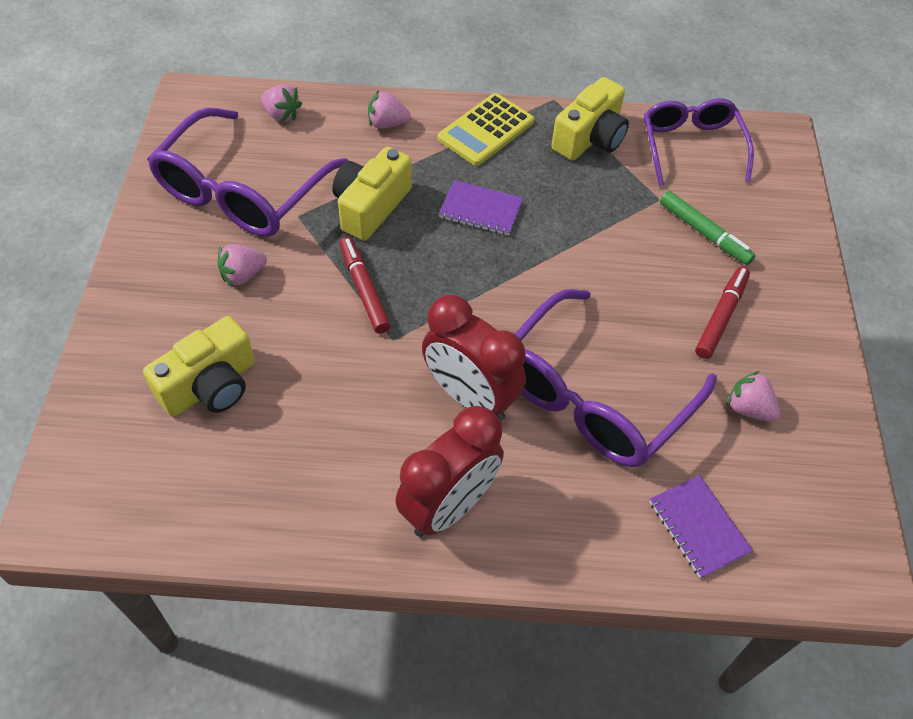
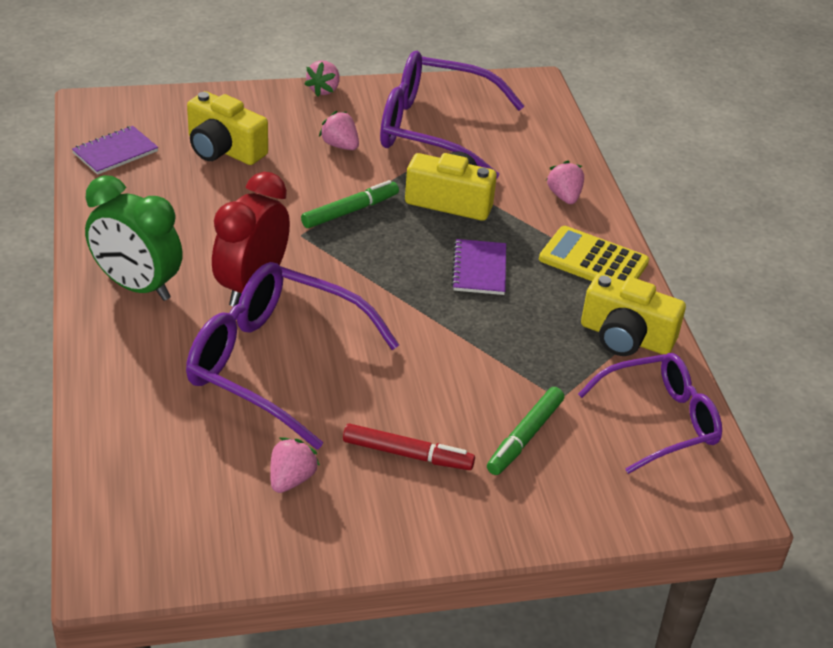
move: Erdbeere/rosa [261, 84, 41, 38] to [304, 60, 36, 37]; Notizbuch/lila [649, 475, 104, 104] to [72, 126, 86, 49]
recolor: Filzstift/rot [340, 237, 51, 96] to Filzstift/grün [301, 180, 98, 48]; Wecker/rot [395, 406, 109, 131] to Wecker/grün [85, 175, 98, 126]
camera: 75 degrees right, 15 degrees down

WHAT YOU WILL DO
Without the pictures, repeat the listing word for word.

SOLUTION
move: Erdbeere/rosa [261, 84, 41, 38] to [304, 60, 36, 37]; Notizbuch/lila [649, 475, 104, 104] to [72, 126, 86, 49]
recolor: Filzstift/rot [340, 237, 51, 96] to Filzstift/grün [301, 180, 98, 48]; Wecker/rot [395, 406, 109, 131] to Wecker/grün [85, 175, 98, 126]
camera: 75 degrees right, 15 degrees down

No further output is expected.